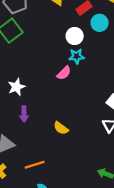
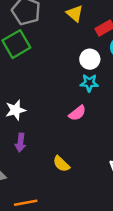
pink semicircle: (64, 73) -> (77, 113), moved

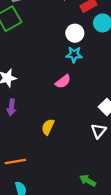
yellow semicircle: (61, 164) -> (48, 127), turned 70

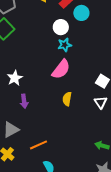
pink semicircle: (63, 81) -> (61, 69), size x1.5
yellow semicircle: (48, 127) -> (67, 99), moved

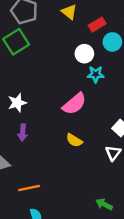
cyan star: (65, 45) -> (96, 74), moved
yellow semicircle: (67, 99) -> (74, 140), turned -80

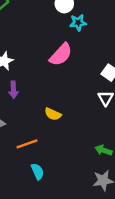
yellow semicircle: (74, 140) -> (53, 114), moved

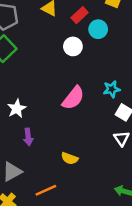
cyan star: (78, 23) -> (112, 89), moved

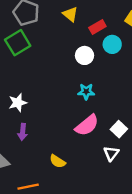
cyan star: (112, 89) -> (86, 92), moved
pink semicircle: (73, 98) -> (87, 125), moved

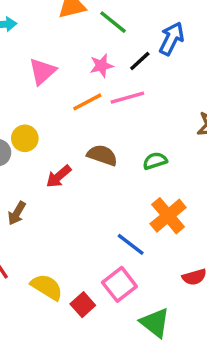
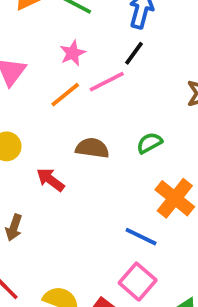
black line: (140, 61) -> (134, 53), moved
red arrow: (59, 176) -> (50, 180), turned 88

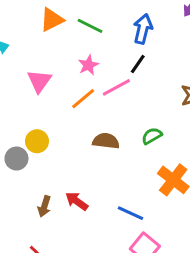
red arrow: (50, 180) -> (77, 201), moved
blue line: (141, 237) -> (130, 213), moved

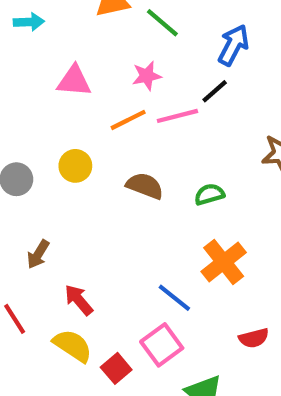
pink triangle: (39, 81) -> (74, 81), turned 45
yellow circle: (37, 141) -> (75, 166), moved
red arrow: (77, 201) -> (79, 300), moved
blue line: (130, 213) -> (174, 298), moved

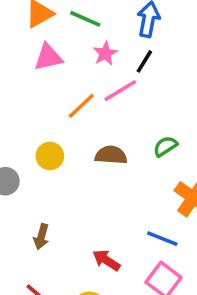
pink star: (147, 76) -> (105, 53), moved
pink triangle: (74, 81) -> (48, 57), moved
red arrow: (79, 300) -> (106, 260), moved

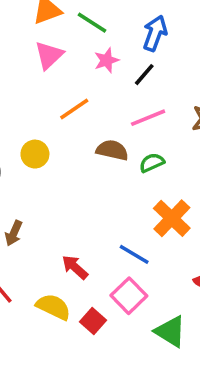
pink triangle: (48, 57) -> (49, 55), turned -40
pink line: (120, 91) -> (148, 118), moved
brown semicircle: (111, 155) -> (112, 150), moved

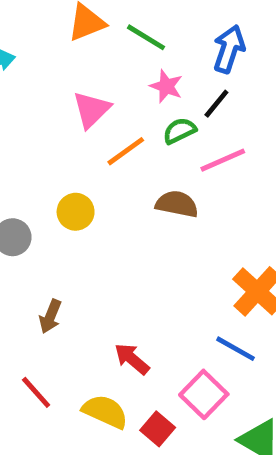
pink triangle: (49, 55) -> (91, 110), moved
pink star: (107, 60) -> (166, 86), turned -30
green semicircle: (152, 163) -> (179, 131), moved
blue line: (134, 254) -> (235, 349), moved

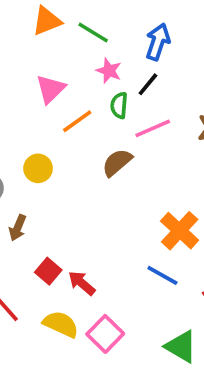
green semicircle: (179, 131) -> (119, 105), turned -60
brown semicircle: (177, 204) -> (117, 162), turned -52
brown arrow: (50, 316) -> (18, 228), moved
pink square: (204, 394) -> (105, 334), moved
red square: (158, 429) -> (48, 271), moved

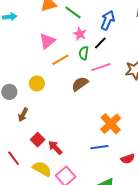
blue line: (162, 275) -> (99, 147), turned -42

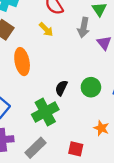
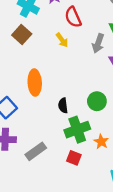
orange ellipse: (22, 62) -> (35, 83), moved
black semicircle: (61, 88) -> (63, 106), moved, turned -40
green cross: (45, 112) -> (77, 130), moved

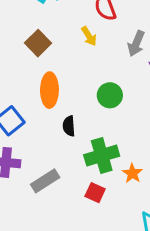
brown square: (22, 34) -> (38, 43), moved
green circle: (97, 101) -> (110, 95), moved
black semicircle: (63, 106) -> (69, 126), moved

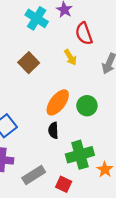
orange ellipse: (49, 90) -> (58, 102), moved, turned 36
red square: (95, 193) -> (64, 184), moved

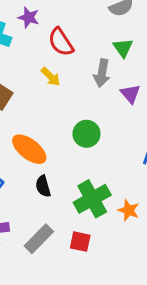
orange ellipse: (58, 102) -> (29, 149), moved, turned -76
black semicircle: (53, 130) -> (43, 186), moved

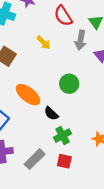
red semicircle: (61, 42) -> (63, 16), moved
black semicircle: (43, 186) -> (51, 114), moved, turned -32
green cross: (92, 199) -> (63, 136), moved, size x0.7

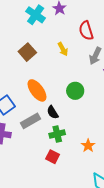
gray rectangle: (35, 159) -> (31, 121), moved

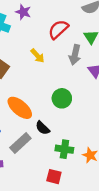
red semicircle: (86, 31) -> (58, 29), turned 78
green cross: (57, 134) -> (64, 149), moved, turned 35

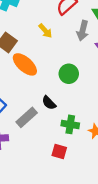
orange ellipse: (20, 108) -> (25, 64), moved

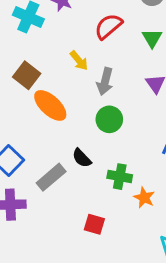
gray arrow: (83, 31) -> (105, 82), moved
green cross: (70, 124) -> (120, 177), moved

• • • • •

The output must be every line of the records, printed exactly, with the pictures omitted.

* SOLUTION TO THE PROBLEM:
pink semicircle: (64, 73) -> (77, 113), moved

yellow semicircle: (61, 164) -> (48, 127), turned 70

pink semicircle: (63, 81) -> (61, 69), size x1.5
yellow semicircle: (48, 127) -> (67, 99), moved

cyan star: (65, 45) -> (96, 74), moved
yellow semicircle: (67, 99) -> (74, 140), turned -80

yellow semicircle: (74, 140) -> (53, 114), moved

cyan star: (78, 23) -> (112, 89), moved

cyan star: (112, 89) -> (86, 92), moved
pink semicircle: (73, 98) -> (87, 125), moved

black line: (140, 61) -> (134, 53), moved
red arrow: (59, 176) -> (50, 180), turned 88

red arrow: (50, 180) -> (77, 201), moved
blue line: (141, 237) -> (130, 213), moved

pink triangle: (39, 81) -> (74, 81), turned 45
yellow circle: (37, 141) -> (75, 166), moved
red arrow: (77, 201) -> (79, 300), moved
blue line: (130, 213) -> (174, 298), moved

pink star: (147, 76) -> (105, 53), moved
pink triangle: (74, 81) -> (48, 57), moved
red arrow: (79, 300) -> (106, 260), moved

pink triangle: (48, 57) -> (49, 55), turned -40
pink line: (120, 91) -> (148, 118), moved
brown semicircle: (111, 155) -> (112, 150), moved

pink triangle: (49, 55) -> (91, 110), moved
pink star: (107, 60) -> (166, 86), turned -30
green semicircle: (152, 163) -> (179, 131), moved
blue line: (134, 254) -> (235, 349), moved

green semicircle: (179, 131) -> (119, 105), turned -60
brown semicircle: (177, 204) -> (117, 162), turned -52
brown arrow: (50, 316) -> (18, 228), moved
pink square: (204, 394) -> (105, 334), moved
red square: (158, 429) -> (48, 271), moved

blue line: (162, 275) -> (99, 147), turned -42

orange ellipse: (22, 62) -> (35, 83), moved
black semicircle: (61, 88) -> (63, 106), moved, turned -40
green cross: (45, 112) -> (77, 130), moved

brown square: (22, 34) -> (38, 43), moved
green circle: (97, 101) -> (110, 95), moved
black semicircle: (63, 106) -> (69, 126), moved

orange ellipse: (49, 90) -> (58, 102), moved, turned 36
red square: (95, 193) -> (64, 184), moved

orange ellipse: (58, 102) -> (29, 149), moved, turned -76
black semicircle: (53, 130) -> (43, 186), moved

red semicircle: (61, 42) -> (63, 16), moved
black semicircle: (43, 186) -> (51, 114), moved, turned -32
green cross: (92, 199) -> (63, 136), moved, size x0.7

gray rectangle: (35, 159) -> (31, 121), moved

red semicircle: (86, 31) -> (58, 29), turned 78
green cross: (57, 134) -> (64, 149), moved, turned 35

orange ellipse: (20, 108) -> (25, 64), moved

gray arrow: (83, 31) -> (105, 82), moved
green cross: (70, 124) -> (120, 177), moved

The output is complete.